> [Modification records]
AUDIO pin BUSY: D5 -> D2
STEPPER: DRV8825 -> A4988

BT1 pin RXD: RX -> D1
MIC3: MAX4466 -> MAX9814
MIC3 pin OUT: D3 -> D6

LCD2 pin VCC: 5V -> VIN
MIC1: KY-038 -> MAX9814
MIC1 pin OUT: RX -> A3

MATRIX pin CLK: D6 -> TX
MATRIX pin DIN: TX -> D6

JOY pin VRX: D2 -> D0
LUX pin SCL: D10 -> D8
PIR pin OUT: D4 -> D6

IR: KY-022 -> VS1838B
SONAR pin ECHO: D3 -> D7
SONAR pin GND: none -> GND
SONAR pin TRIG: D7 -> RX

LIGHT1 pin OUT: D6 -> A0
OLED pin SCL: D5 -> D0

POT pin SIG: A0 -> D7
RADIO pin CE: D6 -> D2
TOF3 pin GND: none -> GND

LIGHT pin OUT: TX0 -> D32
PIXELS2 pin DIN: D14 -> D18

> [What is required] Every record listed above needs to be written out again exactly.

> [Solution]
AUDIO pin BUSY: D5 -> D2
STEPPER: DRV8825 -> A4988

BT1 pin RXD: RX -> D1
MIC3: MAX4466 -> MAX9814
MIC3 pin OUT: D3 -> D6

LCD2 pin VCC: 5V -> VIN
MIC1: KY-038 -> MAX9814
MIC1 pin OUT: RX -> A3

MATRIX pin CLK: D6 -> TX
MATRIX pin DIN: TX -> D6

JOY pin VRX: D2 -> D0
LUX pin SCL: D10 -> D8
PIR pin OUT: D4 -> D6

IR: KY-022 -> VS1838B
SONAR pin ECHO: D3 -> D7
SONAR pin GND: none -> GND
SONAR pin TRIG: D7 -> RX

LIGHT1 pin OUT: D6 -> A0
OLED pin SCL: D5 -> D0

POT pin SIG: A0 -> D7
RADIO pin CE: D6 -> D2
TOF3 pin GND: none -> GND

LIGHT pin OUT: TX0 -> D32
PIXELS2 pin DIN: D14 -> D18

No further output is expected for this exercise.